**Work required**
Omit every picture and return the rest of the data unaltered.

**Dataset excerpt**
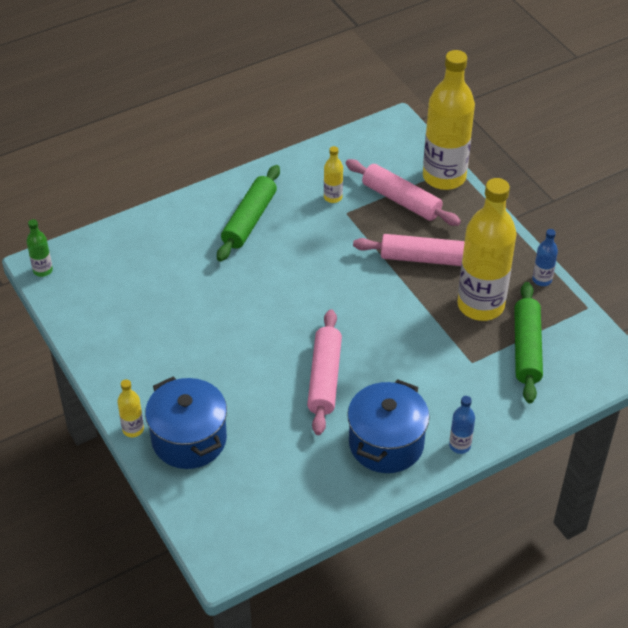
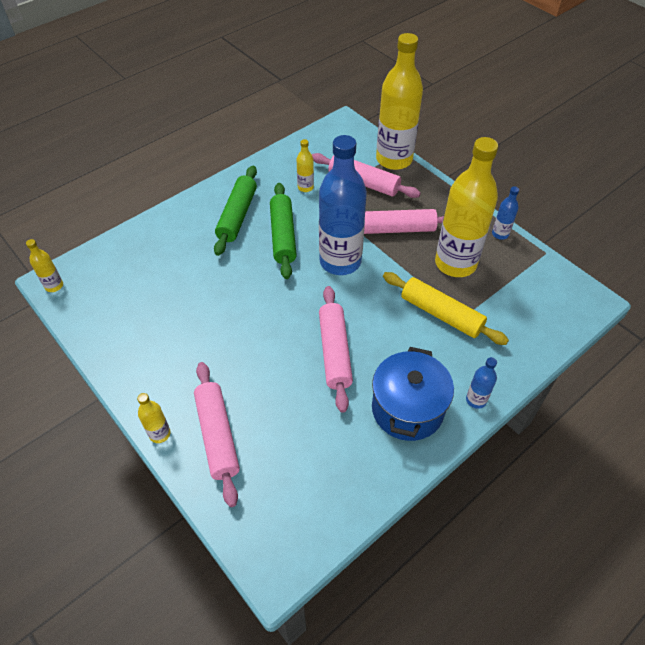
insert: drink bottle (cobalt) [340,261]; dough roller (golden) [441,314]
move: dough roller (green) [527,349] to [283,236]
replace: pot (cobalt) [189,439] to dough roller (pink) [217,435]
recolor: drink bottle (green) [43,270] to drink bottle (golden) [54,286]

**Task answer**
insert: drink bottle (cobalt) [340,261]; dough roller (golden) [441,314]
move: dough roller (green) [527,349] to [283,236]
replace: pot (cobalt) [189,439] to dough roller (pink) [217,435]
recolor: drink bottle (green) [43,270] to drink bottle (golden) [54,286]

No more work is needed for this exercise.